> [Exercise requirements]
Print out all of the records exactly; no picture belongs in the result.

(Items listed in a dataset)
——————

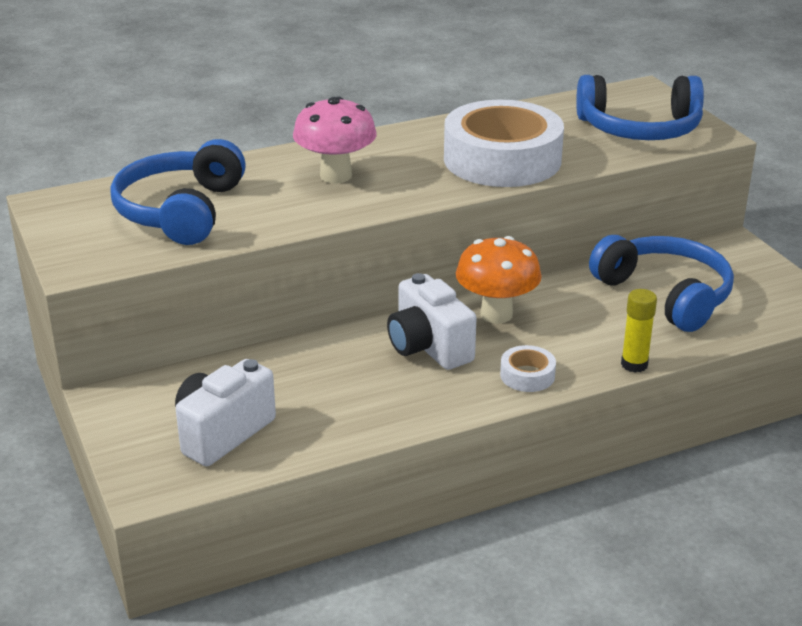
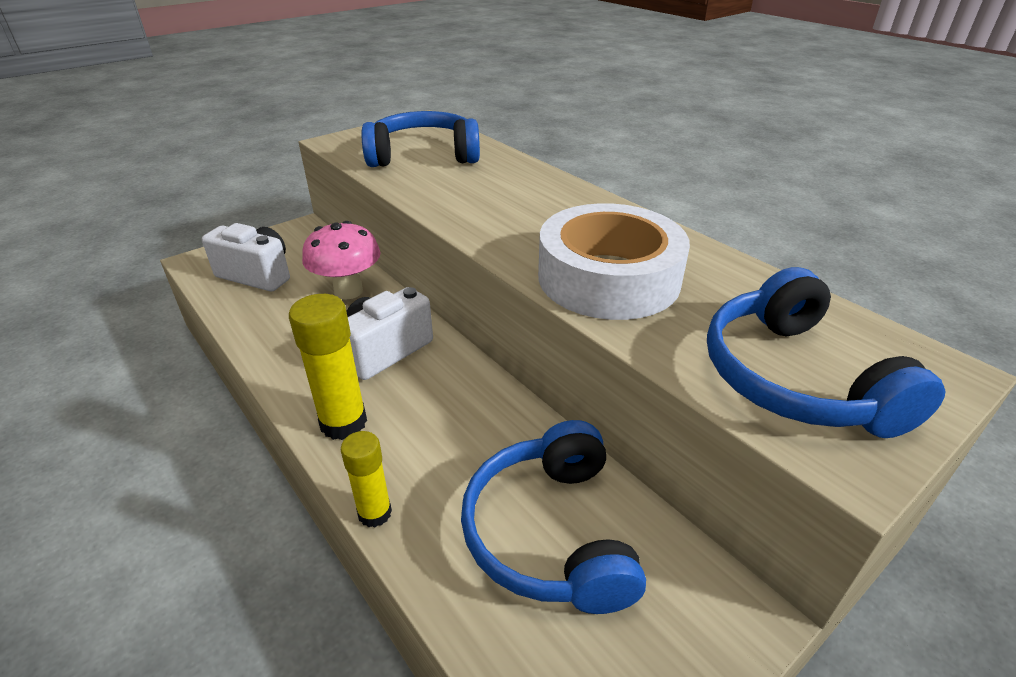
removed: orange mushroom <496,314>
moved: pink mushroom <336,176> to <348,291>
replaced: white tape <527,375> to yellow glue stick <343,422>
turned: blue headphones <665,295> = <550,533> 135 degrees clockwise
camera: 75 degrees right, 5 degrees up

——————

> [Output below]
removed: orange mushroom <496,314>
moved: pink mushroom <336,176> to <348,291>
replaced: white tape <527,375> to yellow glue stick <343,422>
turned: blue headphones <665,295> = <550,533> 135 degrees clockwise
camera: 75 degrees right, 5 degrees up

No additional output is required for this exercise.